• **What the task asks**: Please write the listing below out again exactly, leaving every picture behind.

==================================================

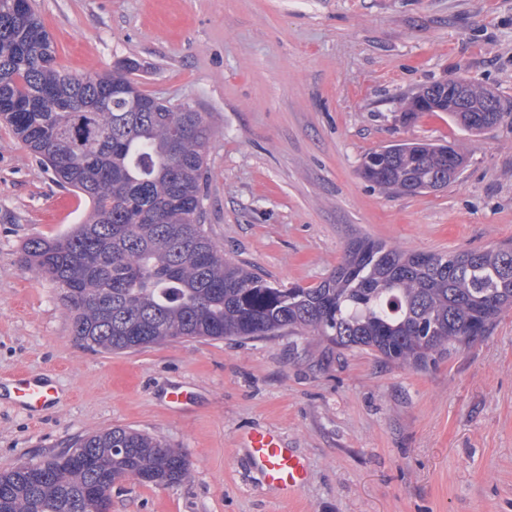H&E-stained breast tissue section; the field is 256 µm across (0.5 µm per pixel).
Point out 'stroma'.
I'll return each mask as SVG.
<instances>
[{
  "instance_id": "35a3bbf8",
  "label": "stroma",
  "mask_w": 512,
  "mask_h": 512,
  "mask_svg": "<svg viewBox=\"0 0 512 512\" xmlns=\"http://www.w3.org/2000/svg\"><path fill=\"white\" fill-rule=\"evenodd\" d=\"M31 5L59 70L102 75L135 59L142 91L204 113L205 229L270 282L319 284L357 235L424 253L512 240V113L474 136L447 113L399 111L402 96L454 76L512 110V0ZM401 140L453 145L466 163L440 190L384 194L359 166ZM88 209L0 124V472L121 426L183 449L192 477L116 484L112 512H512V309L425 370L307 332L95 352L20 261L24 242L67 233ZM20 372L55 381L39 414L11 395ZM253 430L306 459L295 495L263 485Z\"/></svg>"
}]
</instances>
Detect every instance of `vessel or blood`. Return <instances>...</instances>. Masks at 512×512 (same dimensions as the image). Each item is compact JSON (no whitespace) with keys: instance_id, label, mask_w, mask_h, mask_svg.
<instances>
[{"instance_id":"obj_1","label":"vessel or blood","mask_w":512,"mask_h":512,"mask_svg":"<svg viewBox=\"0 0 512 512\" xmlns=\"http://www.w3.org/2000/svg\"><path fill=\"white\" fill-rule=\"evenodd\" d=\"M13 385L17 398L33 412L48 406L55 395L50 377L32 378L20 375ZM250 458L268 487L277 489L284 496L293 495L307 480L306 461L293 449L283 447L277 435L269 431H253L247 437Z\"/></svg>"}]
</instances>
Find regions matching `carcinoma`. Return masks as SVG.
<instances>
[{"label": "carcinoma", "instance_id": "carcinoma-1", "mask_svg": "<svg viewBox=\"0 0 512 512\" xmlns=\"http://www.w3.org/2000/svg\"><path fill=\"white\" fill-rule=\"evenodd\" d=\"M136 69L126 60L108 75H63L28 0L0 2V121L90 205L66 234L26 241L21 262L59 290L85 347L117 352L301 330L422 370L486 336L512 308L507 242L406 253L355 237L315 287L277 285L225 257L202 224L206 118L158 100L146 112L125 111L127 96L112 94L114 84L151 99L130 78ZM448 117L480 135L505 112ZM464 161L453 146L404 142L367 154L361 173L385 193L416 194L447 186L448 164ZM75 446L114 475L143 472L154 485L190 475L181 449L133 429L92 431ZM44 464L43 480L26 464L0 473V512H89L87 491L108 474L60 456Z\"/></svg>", "mask_w": 512, "mask_h": 512}]
</instances>
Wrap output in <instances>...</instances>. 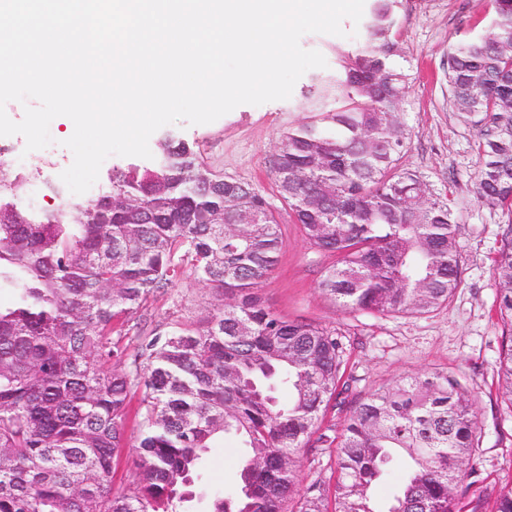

==================================================

• **Right answer**:
H&E-stained breast tissue section; the field is 256 µm across (0.5 µm per pixel).
Point out 'stroma'.
I'll return each mask as SVG.
<instances>
[{
  "instance_id": "35a3bbf8",
  "label": "stroma",
  "mask_w": 512,
  "mask_h": 512,
  "mask_svg": "<svg viewBox=\"0 0 512 512\" xmlns=\"http://www.w3.org/2000/svg\"><path fill=\"white\" fill-rule=\"evenodd\" d=\"M31 5L59 70L102 75L135 59L142 91L204 113L205 229L270 282L319 284L357 235L424 253L512 240V113L474 136L447 113L399 111L402 96L454 76L512 110V0ZM401 140L453 145L466 163L440 190L384 194L359 166ZM88 209L0 124V472L121 426L183 449L192 477L116 484L112 512H512V309L425 370L307 332L95 352L20 261L24 242L67 233ZM20 372L55 381L39 414L11 395ZM253 430L306 459L295 495L263 485Z\"/></svg>"
}]
</instances>
Detect every instance of `vessel or blood`. Return <instances>...</instances>. Masks at 512×512 (same dimensions as the image). Each item is compact JSON (no whitespace) with keys: instance_id, label, mask_w, mask_h, mask_svg.
<instances>
[{"instance_id":"obj_1","label":"vessel or blood","mask_w":512,"mask_h":512,"mask_svg":"<svg viewBox=\"0 0 512 512\" xmlns=\"http://www.w3.org/2000/svg\"><path fill=\"white\" fill-rule=\"evenodd\" d=\"M13 385L17 398L33 412L48 406L55 395L50 377L32 378L20 375ZM250 458L268 487L277 489L284 496L293 495L307 480L306 461L293 449L283 447L277 435L269 431H253L247 437Z\"/></svg>"}]
</instances>
Find regions matching `carcinoma`. Return masks as SVG.
<instances>
[{"label": "carcinoma", "instance_id": "carcinoma-1", "mask_svg": "<svg viewBox=\"0 0 512 512\" xmlns=\"http://www.w3.org/2000/svg\"><path fill=\"white\" fill-rule=\"evenodd\" d=\"M136 69L126 60L108 75H63L28 0L0 2V121L90 205L66 234L26 241L21 262L59 290L85 347L117 352L301 330L422 370L486 336L512 308L507 242L406 253L355 237L315 287L277 285L225 257L202 224L206 118L158 100L146 112L125 111L127 96L112 94L114 84L151 99L130 78ZM448 117L480 135L505 112ZM464 161L453 146L404 142L367 154L361 173L385 193L416 194L447 186L448 164ZM75 446L114 475L143 472L154 485L190 475L181 449L133 429L92 431ZM44 464L43 480L26 464L0 473V512H89L87 491L108 474L60 456Z\"/></svg>", "mask_w": 512, "mask_h": 512}]
</instances>
Wrap output in <instances>...</instances>. 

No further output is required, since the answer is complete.